▸ What is required
Could you copy the data that follows exactly as written, but drop the pictures?

▸ Source data
*****

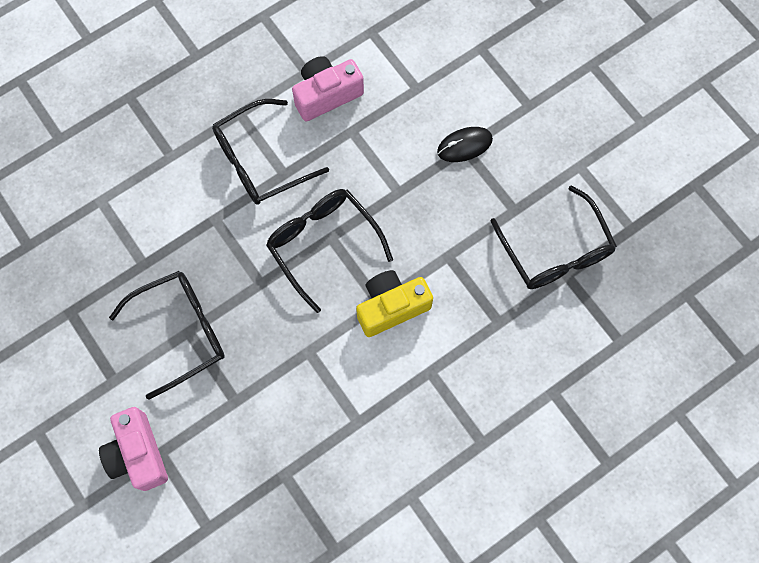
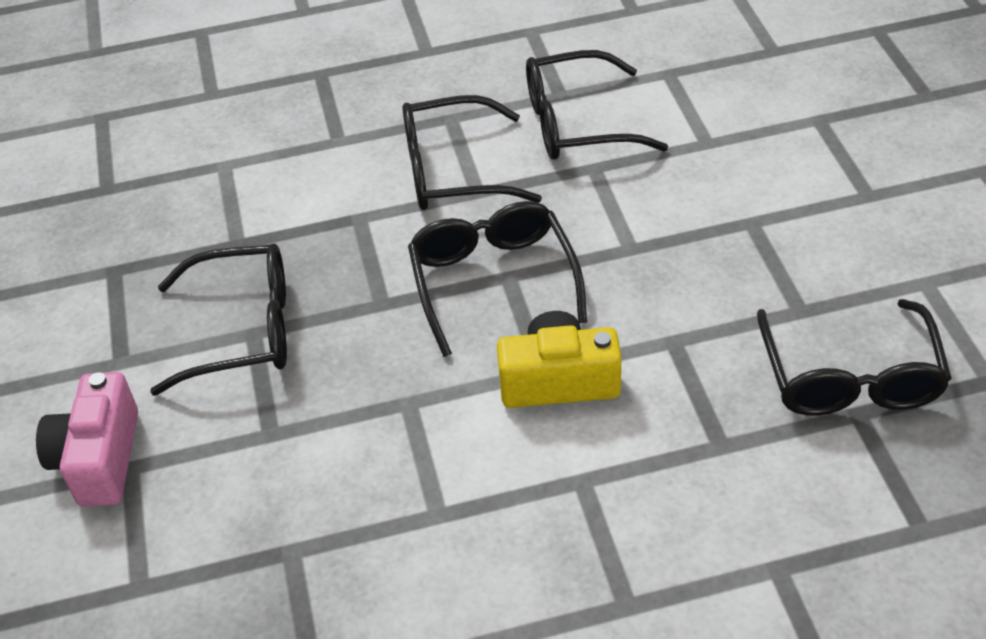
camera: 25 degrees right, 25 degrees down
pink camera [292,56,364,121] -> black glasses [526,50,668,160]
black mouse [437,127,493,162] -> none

*****

▸ Response to this exercise
camera: 25 degrees right, 25 degrees down
pink camera [292,56,364,121] -> black glasses [526,50,668,160]
black mouse [437,127,493,162] -> none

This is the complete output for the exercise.